• SOURCE DATA:
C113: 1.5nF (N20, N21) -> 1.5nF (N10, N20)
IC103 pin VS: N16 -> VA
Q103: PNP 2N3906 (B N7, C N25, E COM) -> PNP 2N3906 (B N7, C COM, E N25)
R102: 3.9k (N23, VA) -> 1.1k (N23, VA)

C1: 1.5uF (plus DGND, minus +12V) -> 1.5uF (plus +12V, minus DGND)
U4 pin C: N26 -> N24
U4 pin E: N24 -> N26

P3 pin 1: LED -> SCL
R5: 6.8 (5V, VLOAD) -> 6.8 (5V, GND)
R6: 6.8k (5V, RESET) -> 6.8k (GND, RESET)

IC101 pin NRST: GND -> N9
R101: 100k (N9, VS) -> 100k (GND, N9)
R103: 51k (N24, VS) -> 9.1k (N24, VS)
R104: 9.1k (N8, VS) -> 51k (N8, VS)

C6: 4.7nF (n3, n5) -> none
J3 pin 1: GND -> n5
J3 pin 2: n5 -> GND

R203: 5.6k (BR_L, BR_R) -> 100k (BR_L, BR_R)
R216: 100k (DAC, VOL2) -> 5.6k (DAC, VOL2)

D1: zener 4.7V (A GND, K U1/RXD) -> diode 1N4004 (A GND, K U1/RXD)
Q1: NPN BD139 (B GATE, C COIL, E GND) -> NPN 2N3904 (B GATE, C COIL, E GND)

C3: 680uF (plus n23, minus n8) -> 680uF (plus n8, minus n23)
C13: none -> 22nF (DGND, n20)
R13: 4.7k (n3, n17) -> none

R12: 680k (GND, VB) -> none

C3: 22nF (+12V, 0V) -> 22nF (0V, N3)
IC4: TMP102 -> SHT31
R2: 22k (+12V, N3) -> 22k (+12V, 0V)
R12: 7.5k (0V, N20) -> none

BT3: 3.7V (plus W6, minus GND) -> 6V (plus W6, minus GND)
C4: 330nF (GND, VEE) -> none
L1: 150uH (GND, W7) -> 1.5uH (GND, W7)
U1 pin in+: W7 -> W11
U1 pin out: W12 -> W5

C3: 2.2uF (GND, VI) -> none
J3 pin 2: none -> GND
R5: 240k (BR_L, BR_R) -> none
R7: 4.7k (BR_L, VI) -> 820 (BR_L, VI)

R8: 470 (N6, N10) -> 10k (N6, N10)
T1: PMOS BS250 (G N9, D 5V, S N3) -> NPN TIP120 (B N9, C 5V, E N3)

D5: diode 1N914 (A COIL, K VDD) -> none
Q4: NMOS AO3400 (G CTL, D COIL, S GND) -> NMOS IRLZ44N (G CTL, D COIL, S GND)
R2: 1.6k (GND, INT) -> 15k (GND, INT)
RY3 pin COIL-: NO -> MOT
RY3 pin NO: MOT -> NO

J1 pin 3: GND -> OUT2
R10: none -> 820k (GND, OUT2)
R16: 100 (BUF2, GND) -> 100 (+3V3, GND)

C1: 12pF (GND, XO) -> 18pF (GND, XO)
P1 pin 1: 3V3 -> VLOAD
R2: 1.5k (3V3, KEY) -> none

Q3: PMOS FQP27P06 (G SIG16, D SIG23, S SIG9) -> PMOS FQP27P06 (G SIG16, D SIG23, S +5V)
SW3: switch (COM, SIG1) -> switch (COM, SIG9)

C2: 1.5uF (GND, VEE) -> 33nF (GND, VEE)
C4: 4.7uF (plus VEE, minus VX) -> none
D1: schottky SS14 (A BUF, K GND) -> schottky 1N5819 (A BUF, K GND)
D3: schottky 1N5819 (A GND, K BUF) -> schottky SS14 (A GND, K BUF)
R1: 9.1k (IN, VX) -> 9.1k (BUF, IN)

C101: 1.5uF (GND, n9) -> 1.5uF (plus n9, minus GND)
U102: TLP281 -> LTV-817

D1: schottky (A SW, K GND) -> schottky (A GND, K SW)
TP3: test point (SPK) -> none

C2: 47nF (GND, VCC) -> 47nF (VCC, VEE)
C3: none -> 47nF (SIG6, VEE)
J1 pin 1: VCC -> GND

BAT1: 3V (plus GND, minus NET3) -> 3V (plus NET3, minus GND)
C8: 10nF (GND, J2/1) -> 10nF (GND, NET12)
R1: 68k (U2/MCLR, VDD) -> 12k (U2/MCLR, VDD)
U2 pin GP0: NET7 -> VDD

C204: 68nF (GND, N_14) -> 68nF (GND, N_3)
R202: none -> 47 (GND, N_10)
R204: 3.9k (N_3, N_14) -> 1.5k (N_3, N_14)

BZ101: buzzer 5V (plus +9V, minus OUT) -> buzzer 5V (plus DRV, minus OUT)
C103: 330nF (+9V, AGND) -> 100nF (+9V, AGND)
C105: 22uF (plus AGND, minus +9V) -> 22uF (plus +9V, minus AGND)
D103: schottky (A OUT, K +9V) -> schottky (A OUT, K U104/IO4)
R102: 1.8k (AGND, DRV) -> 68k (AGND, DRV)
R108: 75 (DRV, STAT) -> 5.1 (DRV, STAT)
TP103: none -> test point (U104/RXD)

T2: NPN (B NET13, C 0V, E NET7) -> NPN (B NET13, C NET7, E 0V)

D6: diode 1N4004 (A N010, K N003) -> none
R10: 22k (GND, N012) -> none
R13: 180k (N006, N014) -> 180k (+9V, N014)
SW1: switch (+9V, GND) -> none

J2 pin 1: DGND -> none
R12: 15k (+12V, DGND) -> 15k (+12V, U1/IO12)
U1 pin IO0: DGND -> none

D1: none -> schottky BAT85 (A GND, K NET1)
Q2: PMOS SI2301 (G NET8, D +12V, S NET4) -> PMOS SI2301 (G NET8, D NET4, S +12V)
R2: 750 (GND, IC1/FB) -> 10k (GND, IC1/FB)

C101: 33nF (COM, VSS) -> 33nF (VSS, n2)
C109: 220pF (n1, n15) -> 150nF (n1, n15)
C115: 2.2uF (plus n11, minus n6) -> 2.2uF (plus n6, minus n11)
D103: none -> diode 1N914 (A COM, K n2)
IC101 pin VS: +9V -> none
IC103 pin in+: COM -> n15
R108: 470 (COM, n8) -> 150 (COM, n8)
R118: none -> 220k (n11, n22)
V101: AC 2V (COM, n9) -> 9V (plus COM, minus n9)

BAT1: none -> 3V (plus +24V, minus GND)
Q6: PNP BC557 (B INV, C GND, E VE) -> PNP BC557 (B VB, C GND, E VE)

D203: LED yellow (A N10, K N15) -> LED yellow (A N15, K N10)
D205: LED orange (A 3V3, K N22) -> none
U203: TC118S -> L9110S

• WHAT TO PRODUCE:
Every line in the data above that contains the word "DGND" should be copied.

• ANSWER SECTION:
C1: 1.5uF (plus DGND, minus +12V) -> 1.5uF (plus +12V, minus DGND)
C13: none -> 22nF (DGND, n20)
J2 pin 1: DGND -> none
R12: 15k (+12V, DGND) -> 15k (+12V, U1/IO12)
U1 pin IO0: DGND -> none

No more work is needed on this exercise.